◆ TASK ITEM ◆
The finished copy must match the records exactly, except that it contains no pictures.

◆ DATASET RECORDS ◆
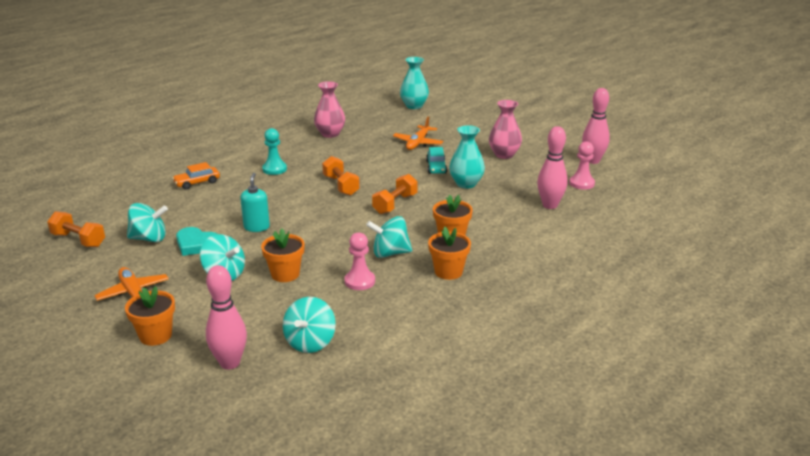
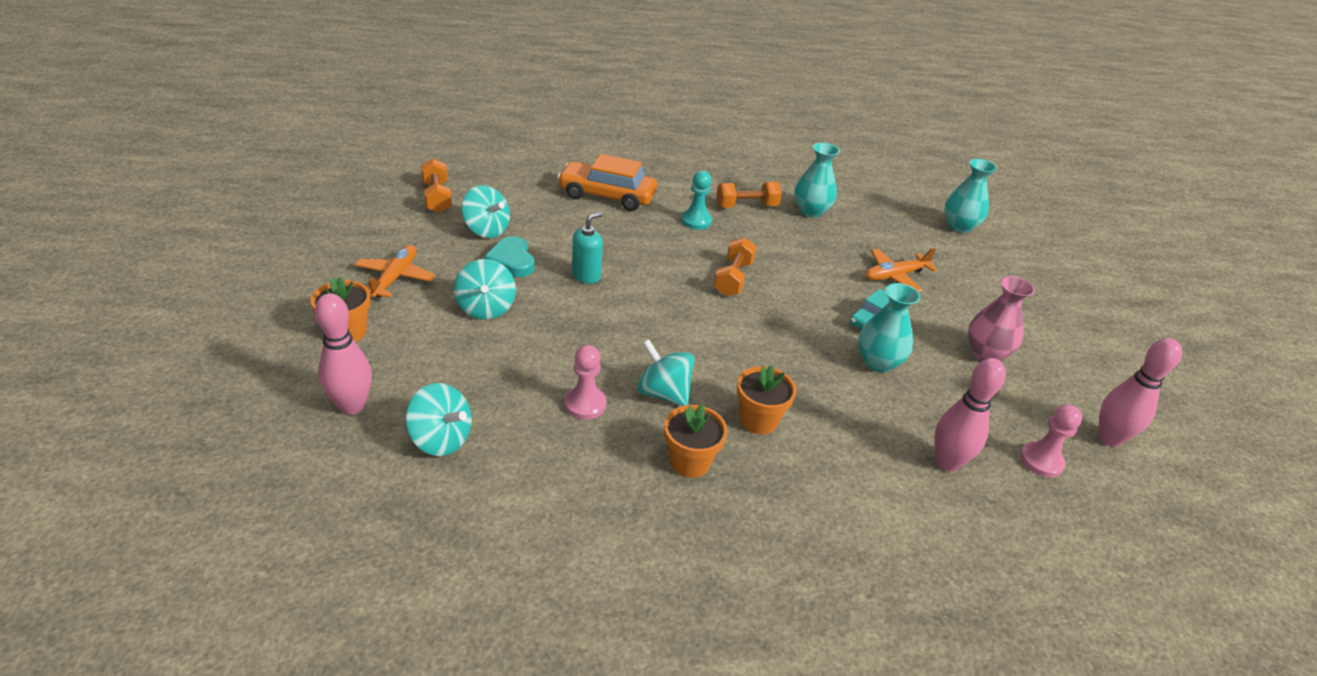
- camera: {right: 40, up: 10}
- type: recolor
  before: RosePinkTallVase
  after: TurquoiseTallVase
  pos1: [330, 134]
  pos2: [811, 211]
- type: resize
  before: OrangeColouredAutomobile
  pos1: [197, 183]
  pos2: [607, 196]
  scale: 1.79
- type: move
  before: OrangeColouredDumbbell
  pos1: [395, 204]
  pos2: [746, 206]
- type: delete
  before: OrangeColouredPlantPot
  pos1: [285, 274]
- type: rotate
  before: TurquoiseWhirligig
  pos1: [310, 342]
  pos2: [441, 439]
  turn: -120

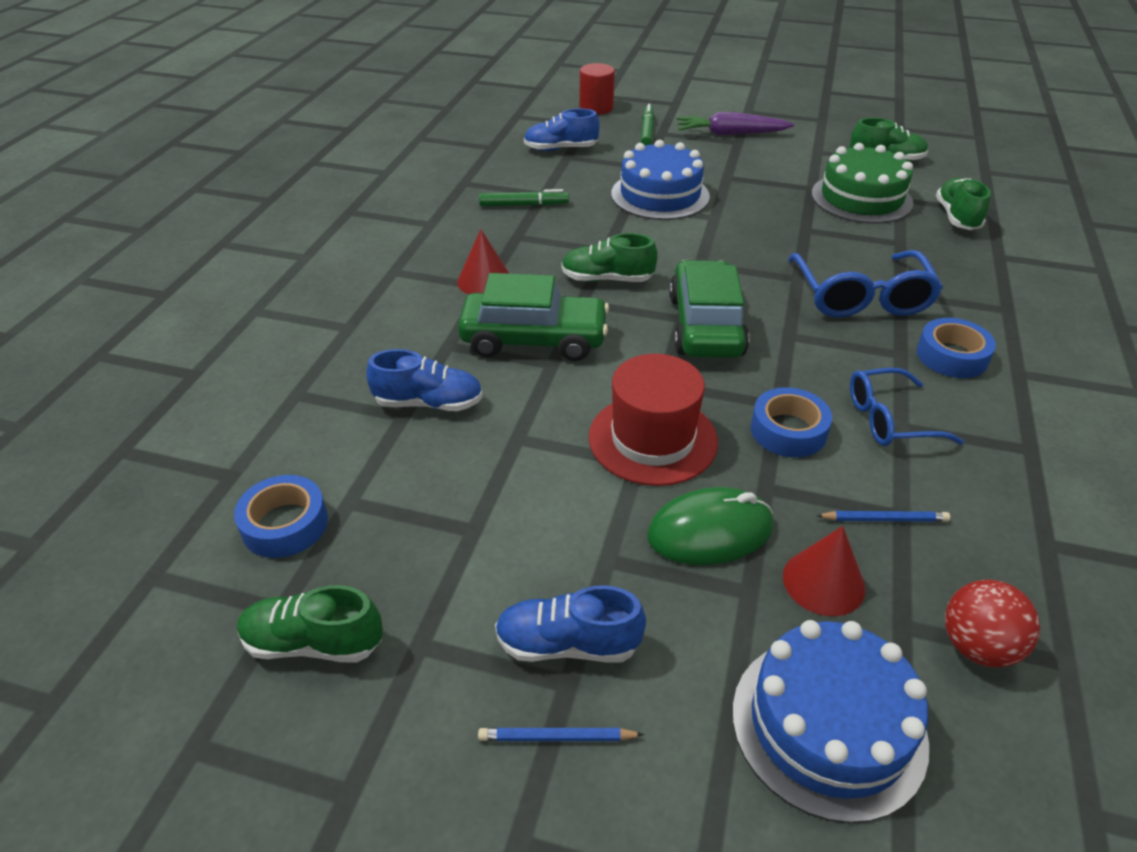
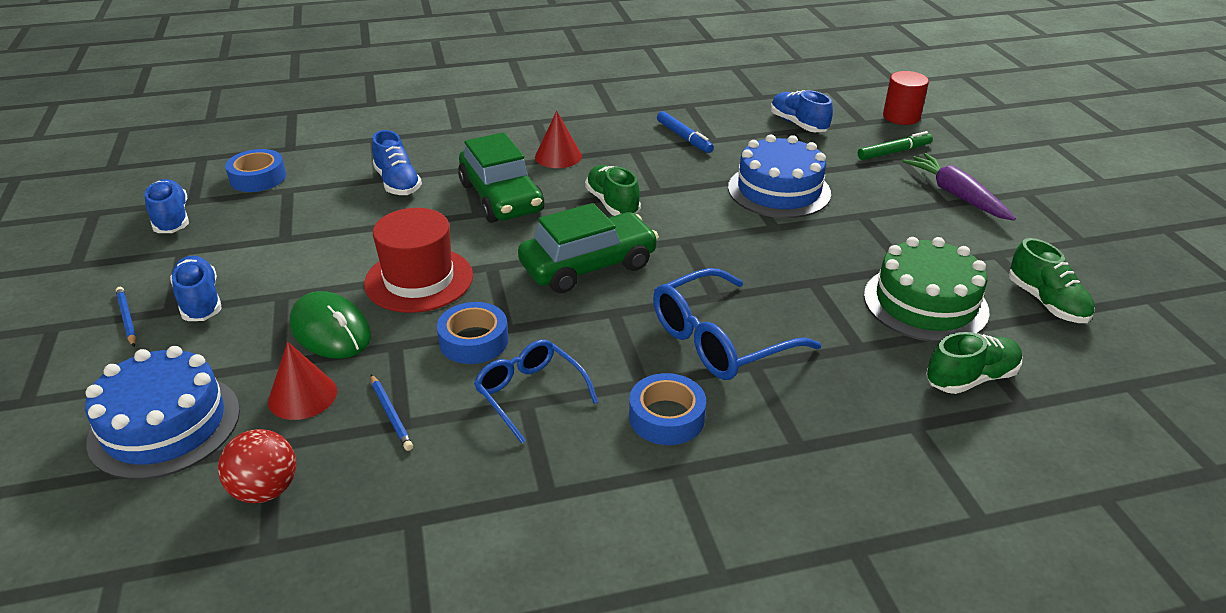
- camera: {right: 60, up: -5}
- type: recolor
  before: GreenMarkerPen
  after: BlueMarkerPen
  pos1: [524, 205]
  pos2: [684, 137]
- type: recolor
  before: GreenSneaker
  after: BlueSneaker
  pos1: [313, 643]
  pos2: [171, 219]

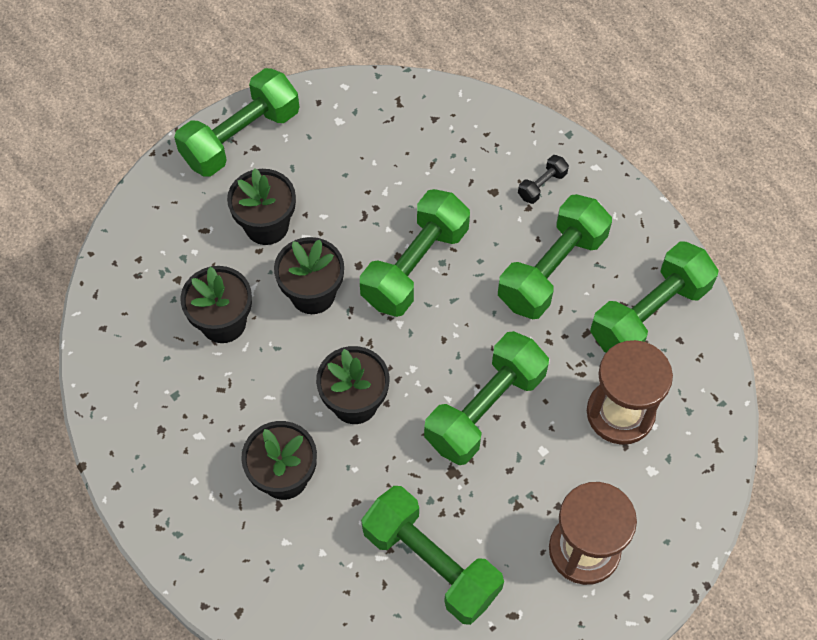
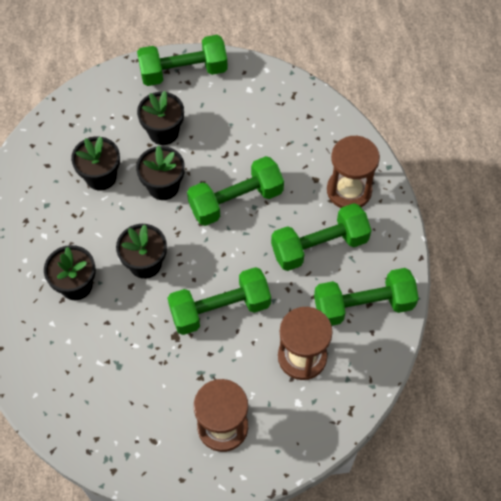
- camera: {right: 30, up: 0}
- type: replace
  before: BlackDumbbell
  after: BrownHourglass
  pos1: [542, 185]
  pos2: [349, 190]
- type: delete
  before: GreenDumbbell
  pos1: [431, 563]

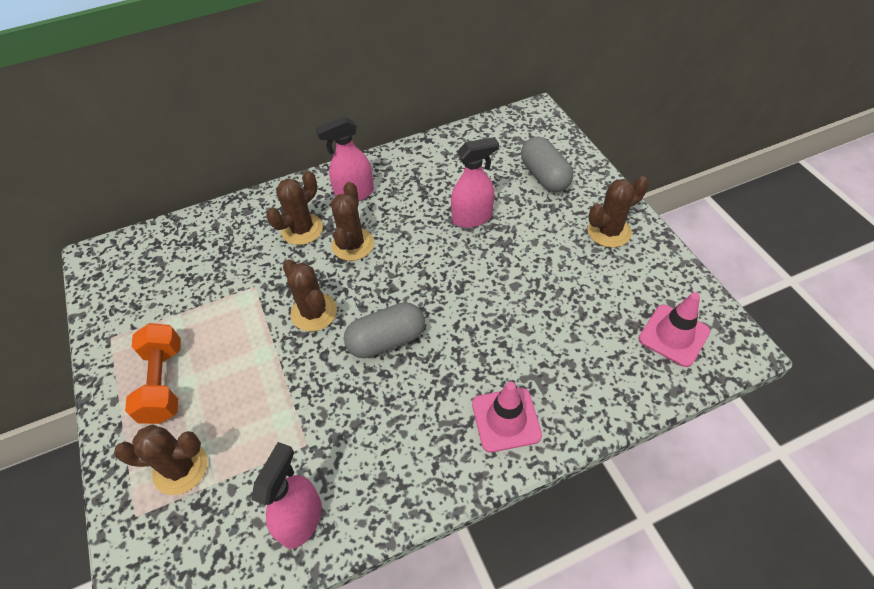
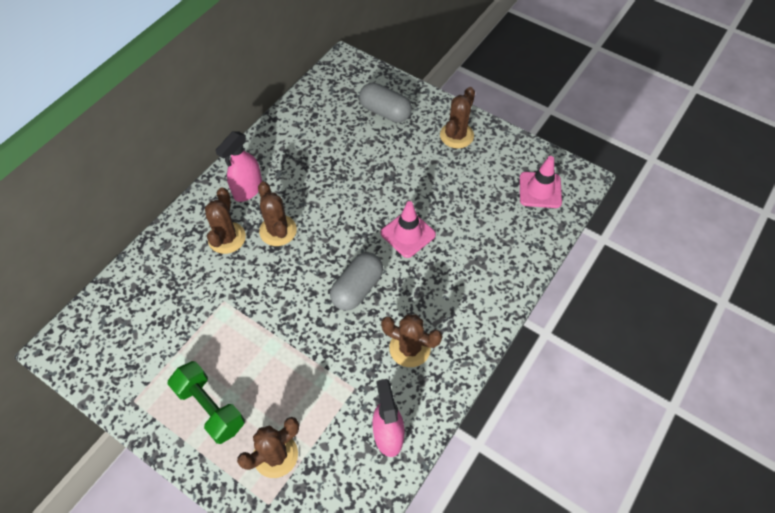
- camera: {right: -35, up: 5}
- type: delete
  before: RosePinkSprayBottle
  pos1: [472, 218]
- type: move
  before: BrownCactus
  pos1: [314, 312]
  pos2: [409, 348]
- type: recolor
  before: OrangeColouredDumbbell
  after: GreenDumbbell
  pos1: [164, 383]
  pos2: [210, 408]
- type: move
  before: RosePinkRoadCone
  pos1: [506, 419]
  pos2: [408, 234]

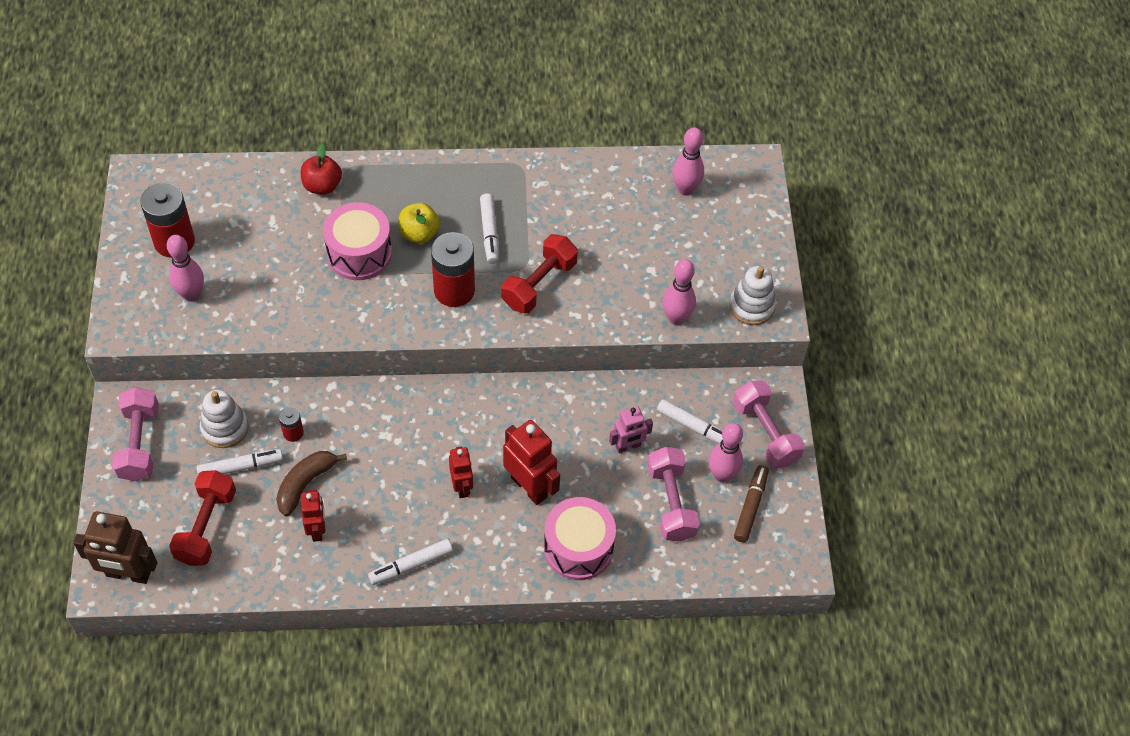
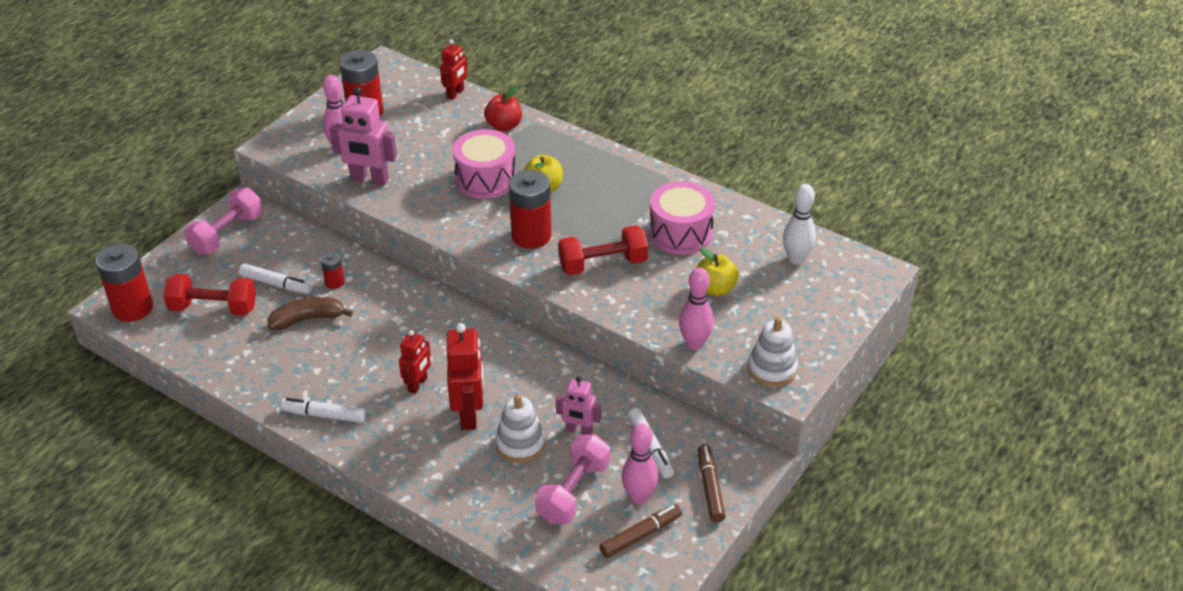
- camera: {right: 40, up: -15}
- type: recolor
  before: RosePinkSkittle
  after: SnowWhiteSkittle
  pos1: [685, 189]
  pos2: [796, 259]
- type: delete
  before: SnowWhiteMarkerPen
  pos1: [489, 232]
- type: replace
  before: RosePinkDumbbell
  after: BrownMarkerPen
  pos1: [765, 433]
  pos2: [710, 488]
- type: move
  before: SnowWhiteStackingRings
  pos1: [225, 428]
  pos2: [520, 444]
- type: rotate
  before: ScarletDumbbell
  pos1: [206, 526]
  pos2: [213, 308]
  turn: 45
- type: move
  before: ScarletRobotFigure
  pos1: [317, 530]
  pos2: [455, 93]
- type: move
  before: RosePinkToyDrum
  pos1: [578, 548]
  pos2: [680, 233]
- type: replace
  before: BrownRobotFigure
  after: ScarletBattery
  pos1: [128, 574]
  pos2: [133, 308]
- type: insert
  after: RosePinkRobotFigure
  pos2: [369, 180]
- type: insert
  after: BrightYellowApple
  pos2: [715, 289]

◆ SOLVED PROBLEM ◆
- camera: {right: 40, up: 10}
- type: recolor
  before: RosePinkTallVase
  after: TurquoiseTallVase
  pos1: [330, 134]
  pos2: [811, 211]
- type: resize
  before: OrangeColouredAutomobile
  pos1: [197, 183]
  pos2: [607, 196]
  scale: 1.79
- type: move
  before: OrangeColouredDumbbell
  pos1: [395, 204]
  pos2: [746, 206]
- type: delete
  before: OrangeColouredPlantPot
  pos1: [285, 274]
- type: rotate
  before: TurquoiseWhirligig
  pos1: [310, 342]
  pos2: [441, 439]
  turn: -120

- camera: {right: 60, up: -5}
- type: recolor
  before: GreenMarkerPen
  after: BlueMarkerPen
  pos1: [524, 205]
  pos2: [684, 137]
- type: recolor
  before: GreenSneaker
  after: BlueSneaker
  pos1: [313, 643]
  pos2: [171, 219]

- camera: {right: 30, up: 0}
- type: replace
  before: BlackDumbbell
  after: BrownHourglass
  pos1: [542, 185]
  pos2: [349, 190]
- type: delete
  before: GreenDumbbell
  pos1: [431, 563]

- camera: {right: -35, up: 5}
- type: delete
  before: RosePinkSprayBottle
  pos1: [472, 218]
- type: move
  before: BrownCactus
  pos1: [314, 312]
  pos2: [409, 348]
- type: recolor
  before: OrangeColouredDumbbell
  after: GreenDumbbell
  pos1: [164, 383]
  pos2: [210, 408]
- type: move
  before: RosePinkRoadCone
  pos1: [506, 419]
  pos2: [408, 234]

- camera: {right: 40, up: -15}
- type: recolor
  before: RosePinkSkittle
  after: SnowWhiteSkittle
  pos1: [685, 189]
  pos2: [796, 259]
- type: delete
  before: SnowWhiteMarkerPen
  pos1: [489, 232]
- type: replace
  before: RosePinkDumbbell
  after: BrownMarkerPen
  pos1: [765, 433]
  pos2: [710, 488]
- type: move
  before: SnowWhiteStackingRings
  pos1: [225, 428]
  pos2: [520, 444]
- type: rotate
  before: ScarletDumbbell
  pos1: [206, 526]
  pos2: [213, 308]
  turn: 45
- type: move
  before: ScarletRobotFigure
  pos1: [317, 530]
  pos2: [455, 93]
- type: move
  before: RosePinkToyDrum
  pos1: [578, 548]
  pos2: [680, 233]
- type: replace
  before: BrownRobotFigure
  after: ScarletBattery
  pos1: [128, 574]
  pos2: [133, 308]
- type: insert
  after: RosePinkRobotFigure
  pos2: [369, 180]
- type: insert
  after: BrightYellowApple
  pos2: [715, 289]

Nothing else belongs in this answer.